▸ **PROBLEM STATEMENT**
Going down the data below, set down exactly the line with "camera: 25 degrees right, 5 degrees down" and each line after it through the line with "pink dice [539,444,605,515]"; no other lines.

▸ **RECORDED DATA**
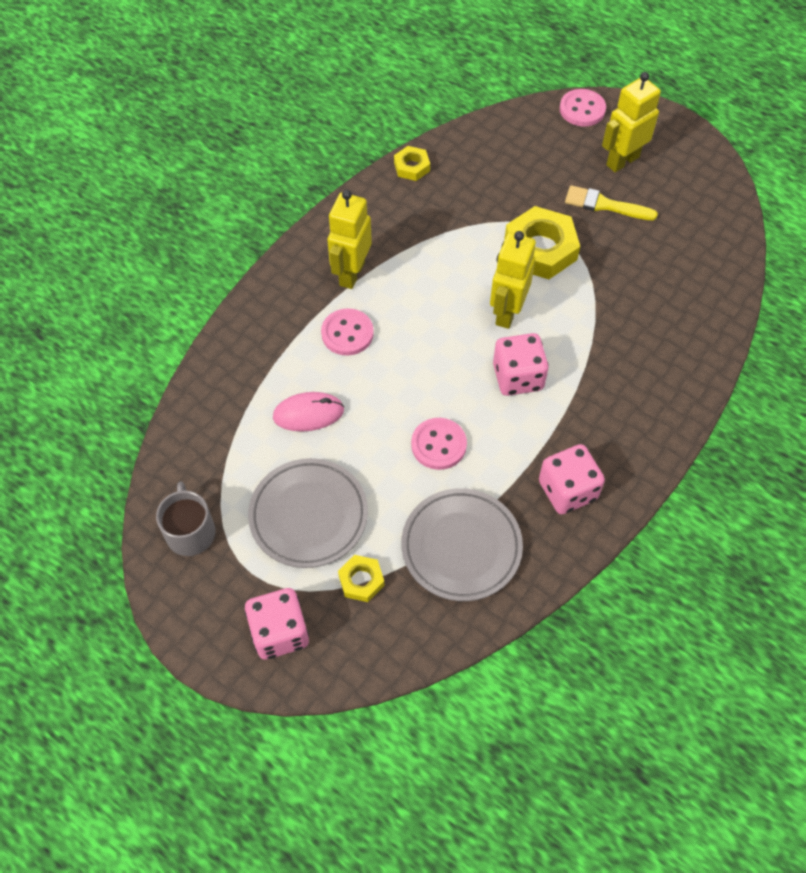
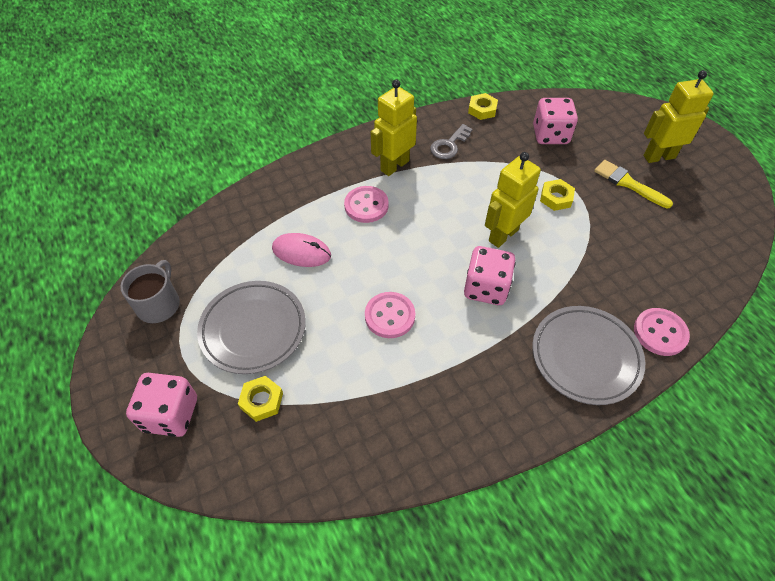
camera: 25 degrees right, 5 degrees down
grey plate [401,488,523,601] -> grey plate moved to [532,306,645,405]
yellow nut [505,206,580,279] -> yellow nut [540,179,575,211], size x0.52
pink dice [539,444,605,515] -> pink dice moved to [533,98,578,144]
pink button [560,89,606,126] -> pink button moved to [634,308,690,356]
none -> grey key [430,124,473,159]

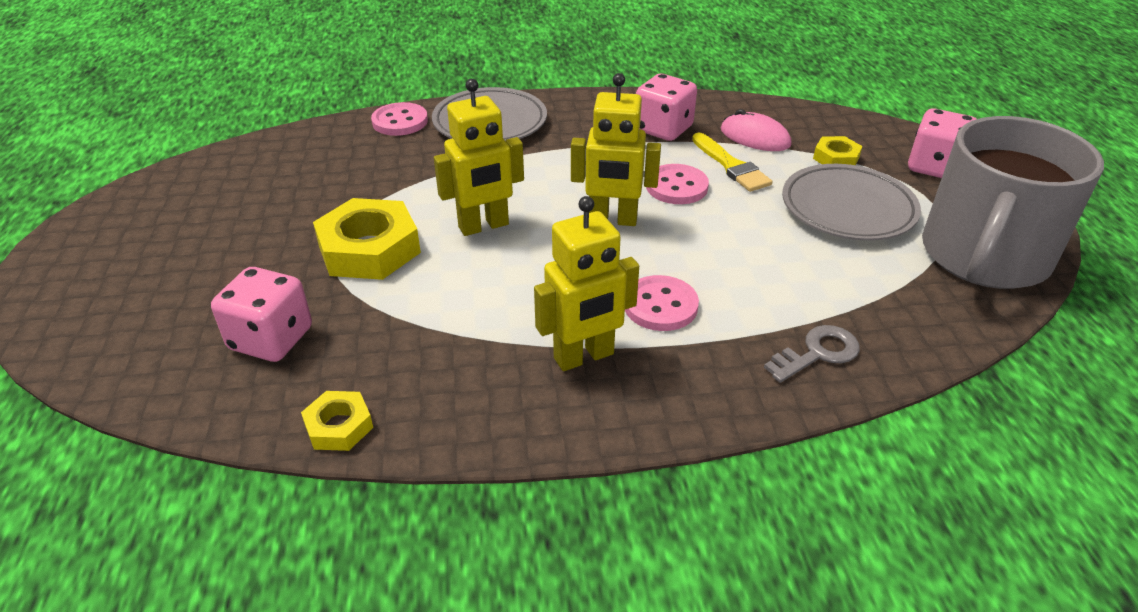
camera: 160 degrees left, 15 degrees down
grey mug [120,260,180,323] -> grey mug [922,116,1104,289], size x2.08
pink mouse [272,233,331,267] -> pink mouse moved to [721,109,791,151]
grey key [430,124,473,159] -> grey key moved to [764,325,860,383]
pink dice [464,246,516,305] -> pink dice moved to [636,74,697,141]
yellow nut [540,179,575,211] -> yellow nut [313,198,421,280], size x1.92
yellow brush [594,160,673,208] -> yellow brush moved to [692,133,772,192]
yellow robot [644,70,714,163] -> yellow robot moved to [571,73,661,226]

...

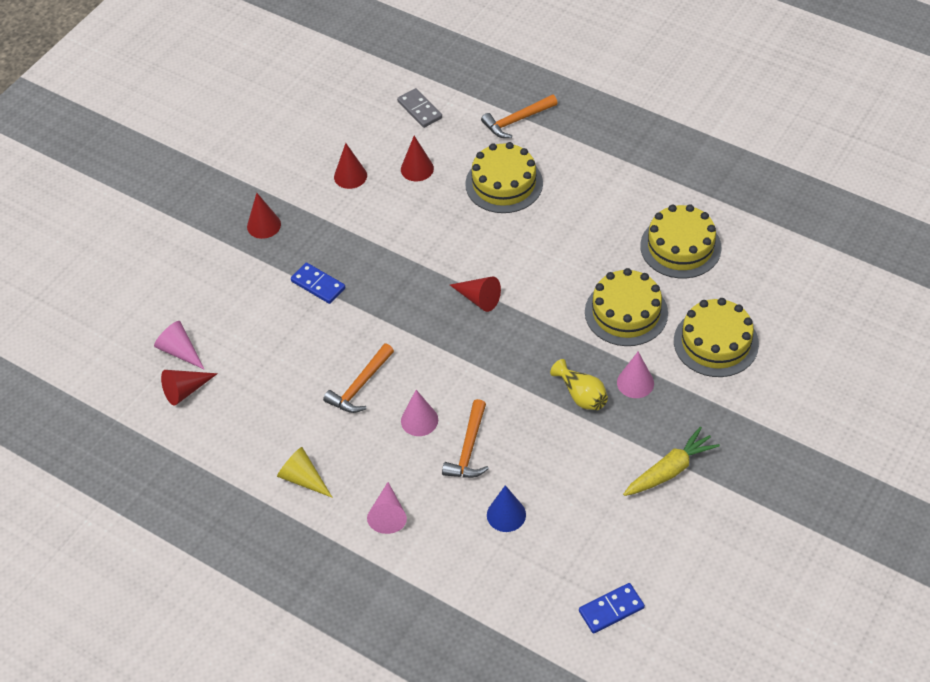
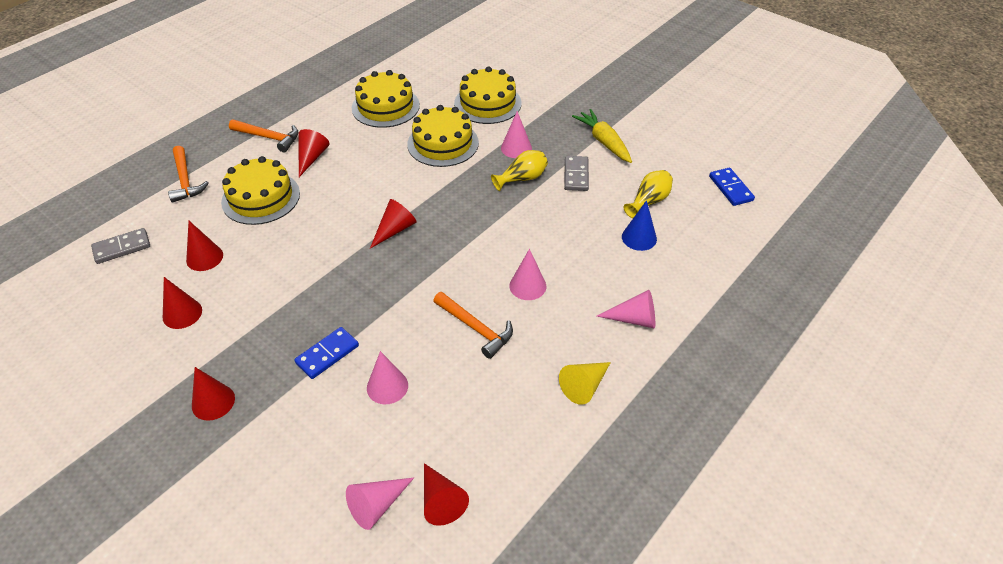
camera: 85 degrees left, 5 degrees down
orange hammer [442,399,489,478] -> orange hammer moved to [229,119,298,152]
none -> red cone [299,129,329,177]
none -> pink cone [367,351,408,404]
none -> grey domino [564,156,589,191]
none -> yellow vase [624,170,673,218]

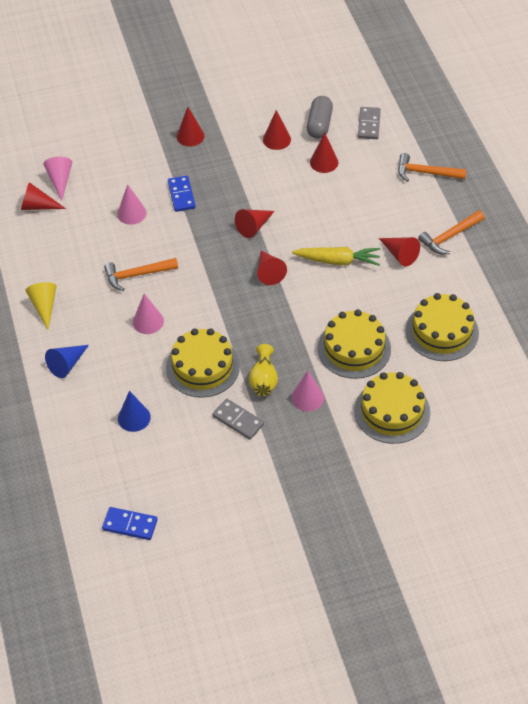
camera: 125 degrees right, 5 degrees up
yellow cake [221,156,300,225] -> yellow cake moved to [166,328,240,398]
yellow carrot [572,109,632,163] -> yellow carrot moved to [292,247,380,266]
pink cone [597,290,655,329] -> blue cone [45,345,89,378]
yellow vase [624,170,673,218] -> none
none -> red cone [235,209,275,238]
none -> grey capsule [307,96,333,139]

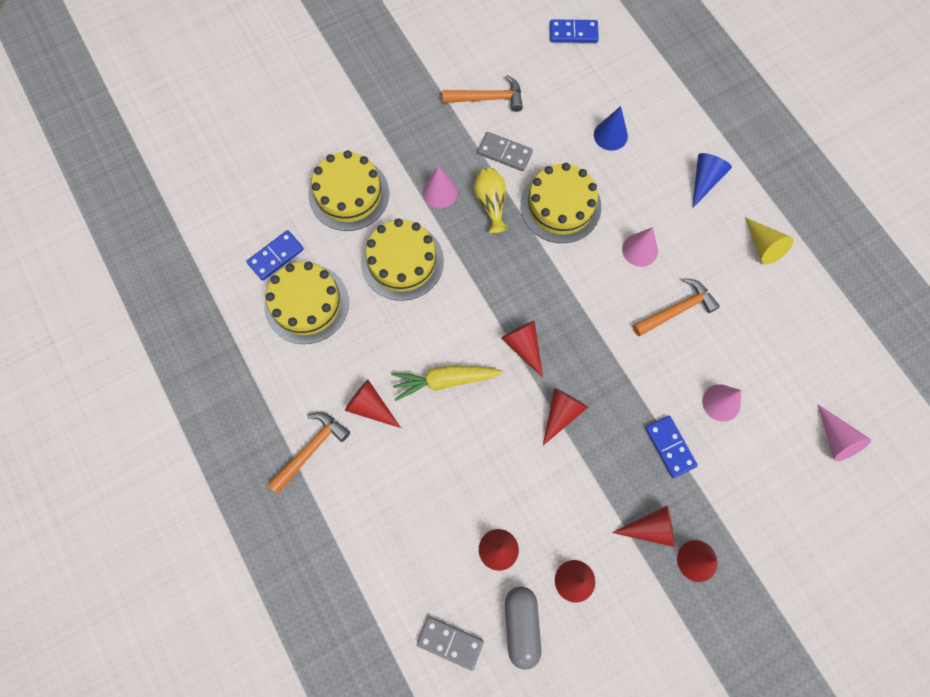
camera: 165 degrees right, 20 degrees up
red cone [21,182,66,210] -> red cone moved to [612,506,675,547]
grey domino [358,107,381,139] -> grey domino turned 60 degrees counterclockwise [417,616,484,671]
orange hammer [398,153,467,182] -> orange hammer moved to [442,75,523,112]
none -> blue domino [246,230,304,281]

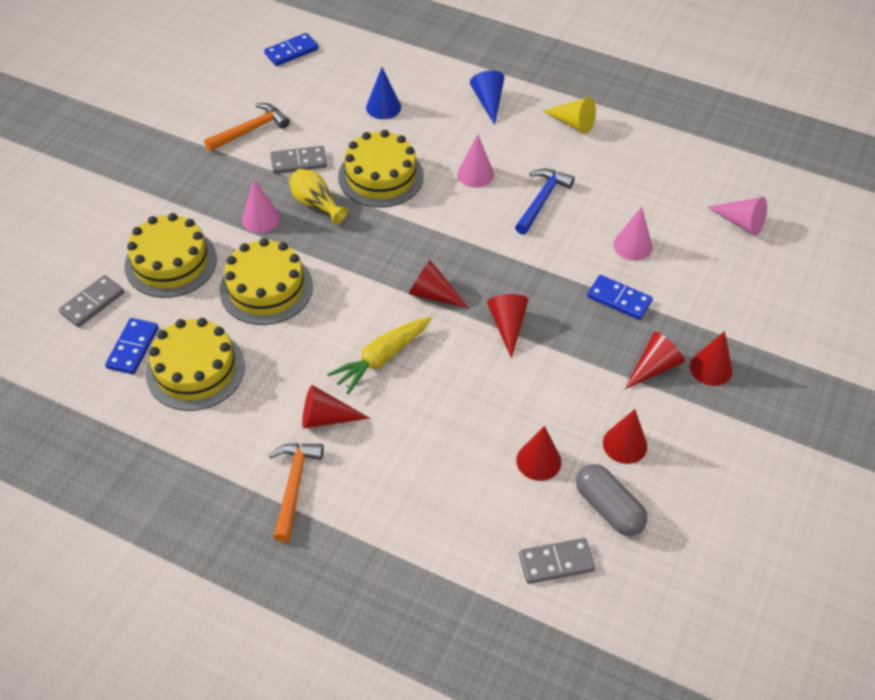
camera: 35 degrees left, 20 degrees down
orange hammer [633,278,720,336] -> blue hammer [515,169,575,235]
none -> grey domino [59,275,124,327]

▸ **RESULT OF THE TASK**
camera: 25 degrees right, 5 degrees down
grey plate [401,488,523,601] -> grey plate moved to [532,306,645,405]
yellow nut [505,206,580,279] -> yellow nut [540,179,575,211], size x0.52
pink dice [539,444,605,515] -> pink dice moved to [533,98,578,144]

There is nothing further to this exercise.